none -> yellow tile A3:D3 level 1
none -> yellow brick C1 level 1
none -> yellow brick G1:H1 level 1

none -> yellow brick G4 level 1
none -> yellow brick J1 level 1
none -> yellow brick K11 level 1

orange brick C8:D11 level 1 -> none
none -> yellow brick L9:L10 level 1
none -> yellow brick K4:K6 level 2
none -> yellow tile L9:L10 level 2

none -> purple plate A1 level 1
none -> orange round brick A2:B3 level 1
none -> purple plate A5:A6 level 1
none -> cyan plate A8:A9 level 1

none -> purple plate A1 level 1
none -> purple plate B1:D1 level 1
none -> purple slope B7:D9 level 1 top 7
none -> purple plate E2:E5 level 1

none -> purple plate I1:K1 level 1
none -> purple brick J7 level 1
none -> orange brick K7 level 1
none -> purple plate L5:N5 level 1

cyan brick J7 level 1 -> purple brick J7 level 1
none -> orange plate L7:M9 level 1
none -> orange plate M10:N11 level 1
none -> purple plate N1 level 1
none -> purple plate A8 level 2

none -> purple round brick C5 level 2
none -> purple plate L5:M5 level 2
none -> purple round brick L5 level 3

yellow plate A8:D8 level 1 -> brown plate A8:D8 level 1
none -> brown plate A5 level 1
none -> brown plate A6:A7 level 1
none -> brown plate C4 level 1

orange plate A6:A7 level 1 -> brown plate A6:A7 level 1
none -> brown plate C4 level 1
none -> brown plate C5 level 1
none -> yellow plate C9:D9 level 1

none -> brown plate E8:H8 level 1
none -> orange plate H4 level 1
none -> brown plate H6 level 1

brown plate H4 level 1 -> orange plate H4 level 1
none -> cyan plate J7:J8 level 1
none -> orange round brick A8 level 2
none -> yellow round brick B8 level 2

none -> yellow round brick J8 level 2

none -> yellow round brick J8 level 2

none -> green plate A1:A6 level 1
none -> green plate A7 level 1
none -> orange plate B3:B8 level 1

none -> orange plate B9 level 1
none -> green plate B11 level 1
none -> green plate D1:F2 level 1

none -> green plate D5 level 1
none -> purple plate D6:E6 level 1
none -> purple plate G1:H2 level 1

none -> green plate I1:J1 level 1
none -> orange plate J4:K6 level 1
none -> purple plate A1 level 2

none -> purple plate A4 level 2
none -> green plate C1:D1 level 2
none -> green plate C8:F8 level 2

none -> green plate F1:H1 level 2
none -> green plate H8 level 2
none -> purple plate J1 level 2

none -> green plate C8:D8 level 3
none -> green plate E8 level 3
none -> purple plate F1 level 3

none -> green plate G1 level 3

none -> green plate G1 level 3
══════════════════════════════
◆ What the task requires
Each line from the one that contains "none -> purple plate G1:H2 level 1" through the last line of the listing above should be written out exactly, and no other line.

◆ Task output
none -> purple plate G1:H2 level 1

none -> green plate I1:J1 level 1
none -> orange plate J4:K6 level 1
none -> purple plate A1 level 2

none -> purple plate A4 level 2
none -> green plate C1:D1 level 2
none -> green plate C8:F8 level 2

none -> green plate F1:H1 level 2
none -> green plate H8 level 2
none -> purple plate J1 level 2

none -> green plate C8:D8 level 3
none -> green plate E8 level 3
none -> purple plate F1 level 3

none -> green plate G1 level 3

none -> green plate G1 level 3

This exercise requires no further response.